◆ Activity ◆
Output, word for word, every line from the line with "pallet: (453, 171) -> (1223, 1053), turned 90" through the final line of the data below.

****

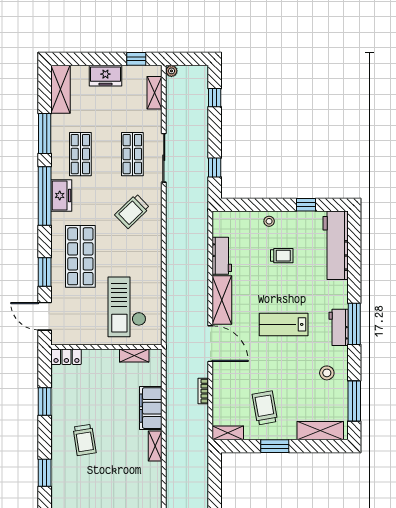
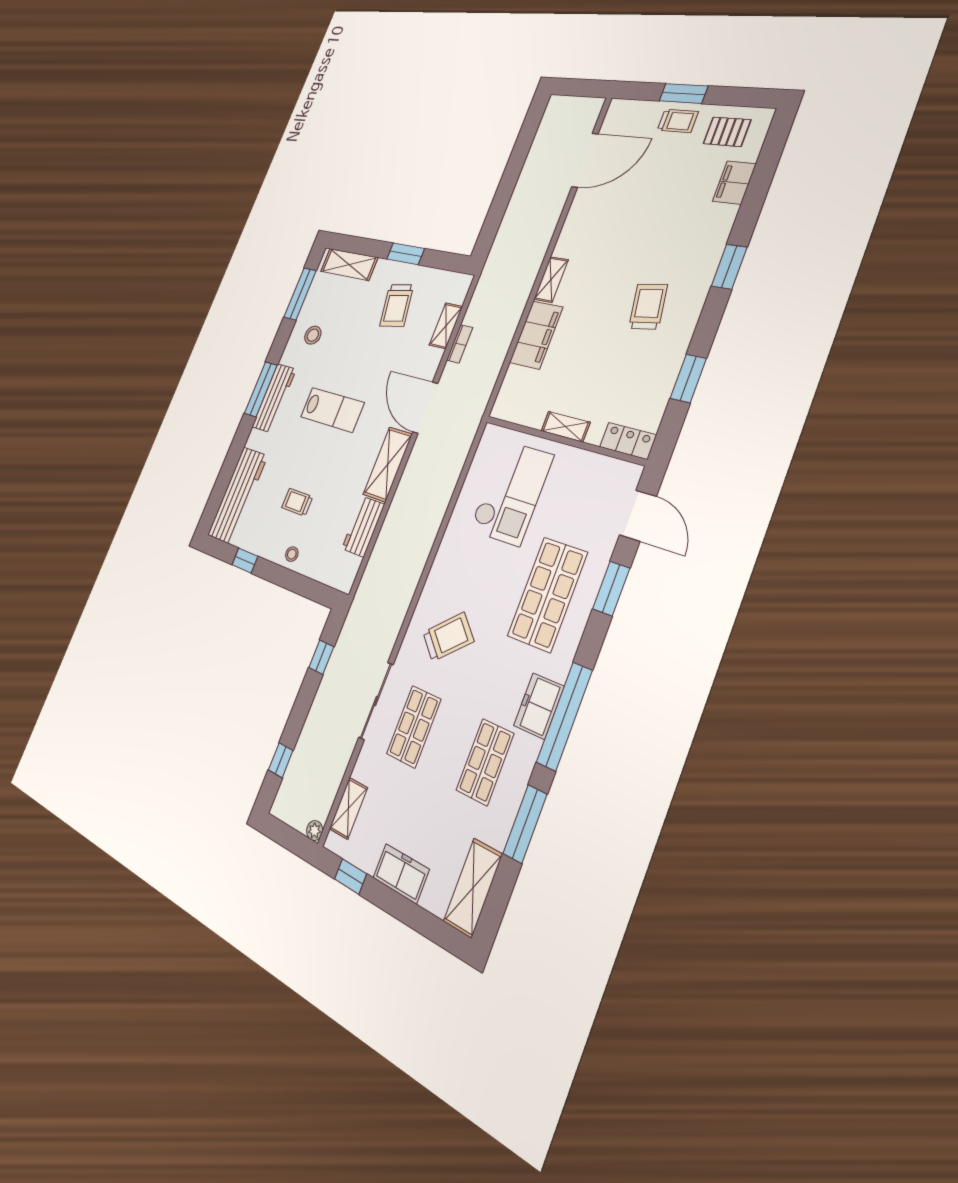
workbench: (339, 327) -> (274, 398), width x1.37
shelving: (134, 356) -> (565, 427), moved
shelving: (228, 433) -> (446, 326), moved, turned 90

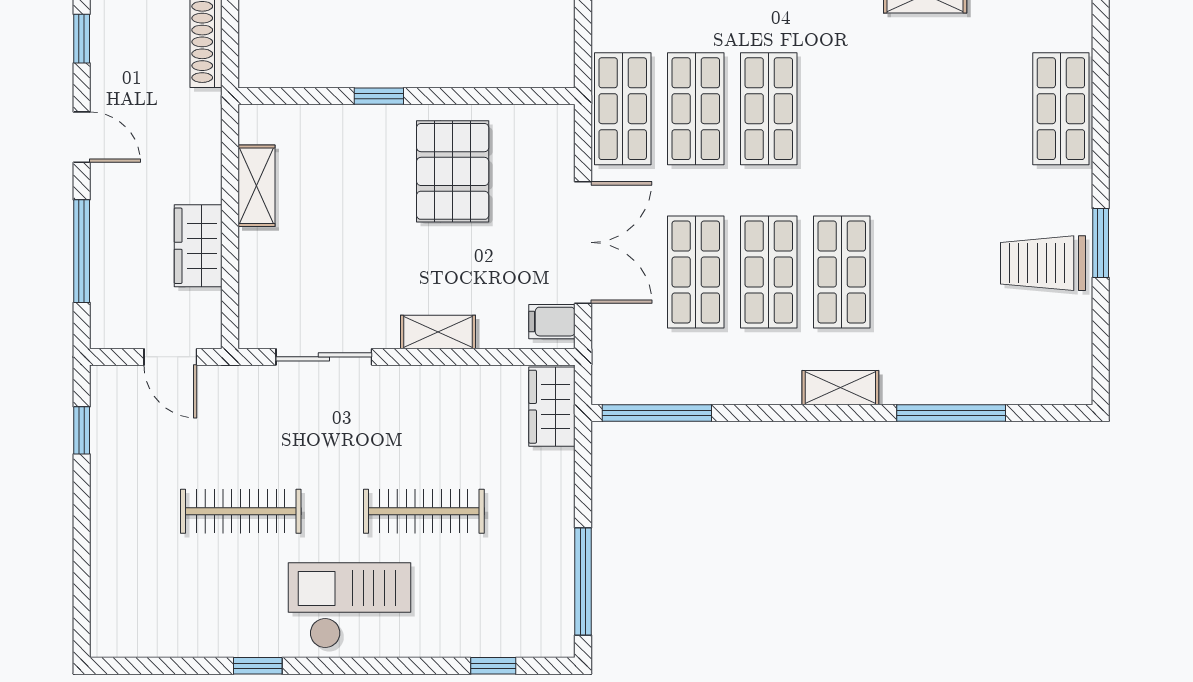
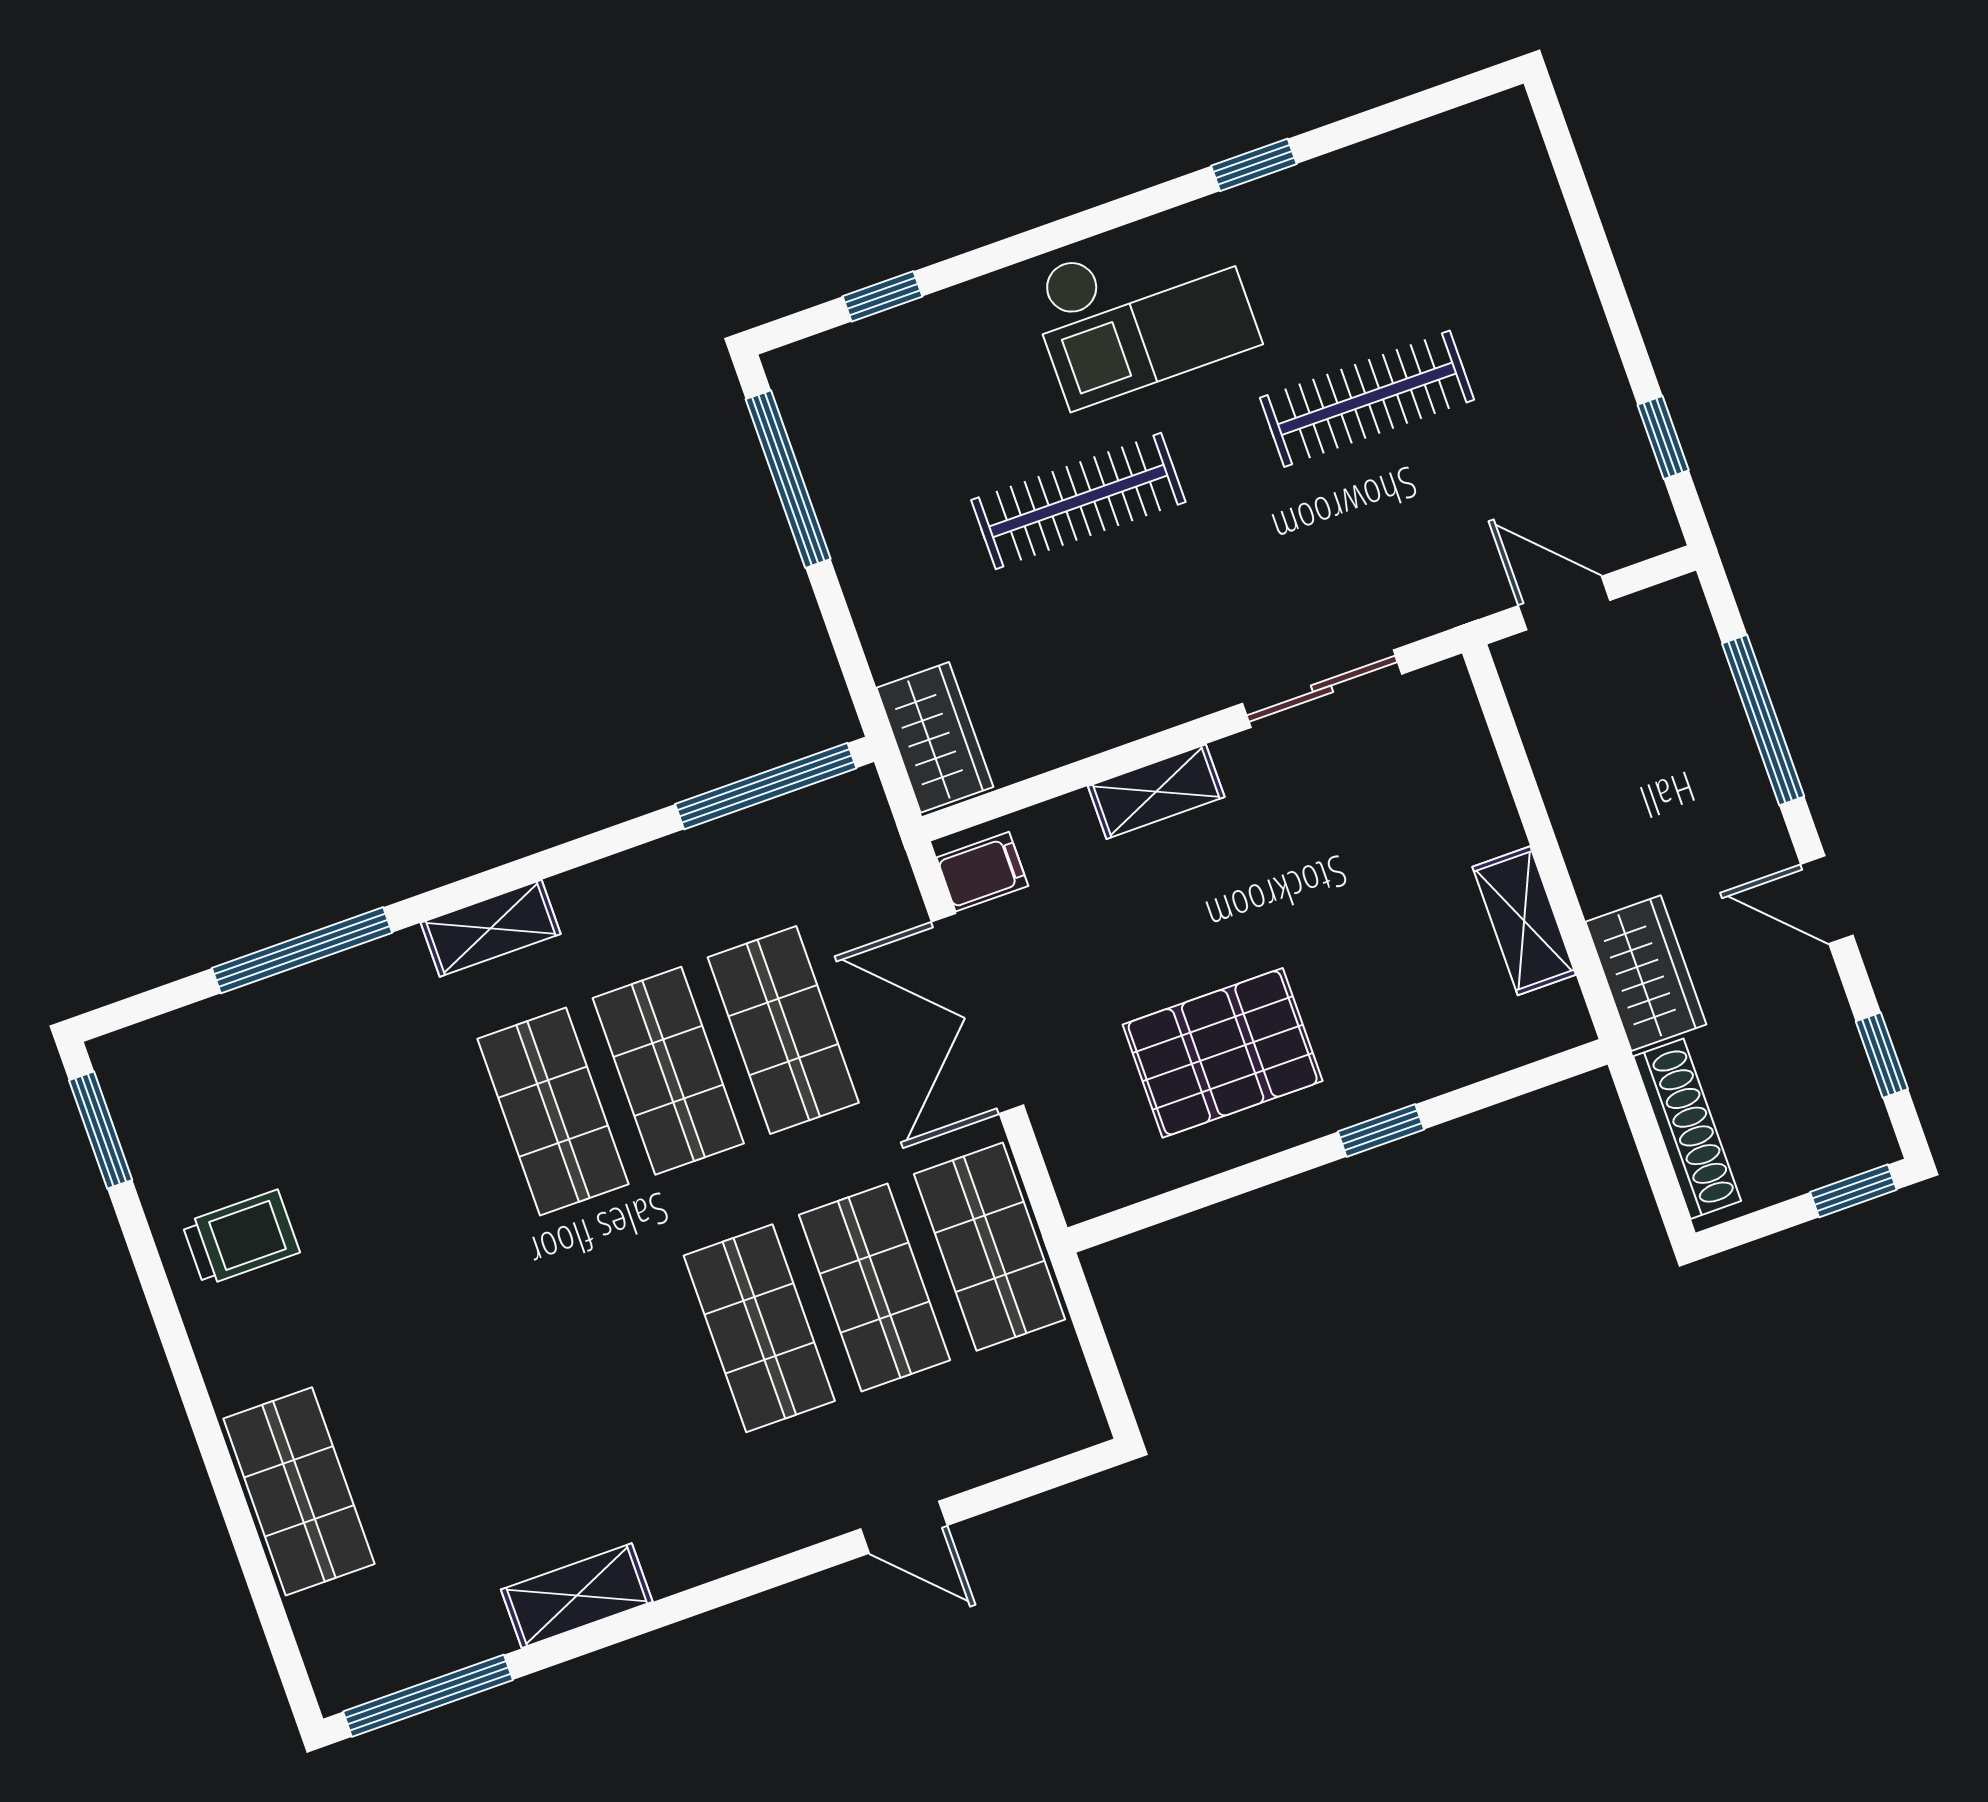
pallet: (453, 171) -> (1223, 1053), turned 90
window: (1101, 243) -> (101, 1130), moved
wardrobe: (198, 246) -> (1646, 973), moved
trolley: (1043, 263) -> (241, 1238), width x0.73, depth x0.72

****

◆ Response area ◆
pallet: (453, 171) -> (1223, 1053), turned 90
window: (1101, 243) -> (101, 1130), moved
wardrobe: (198, 246) -> (1646, 973), moved
trolley: (1043, 263) -> (241, 1238), width x0.73, depth x0.72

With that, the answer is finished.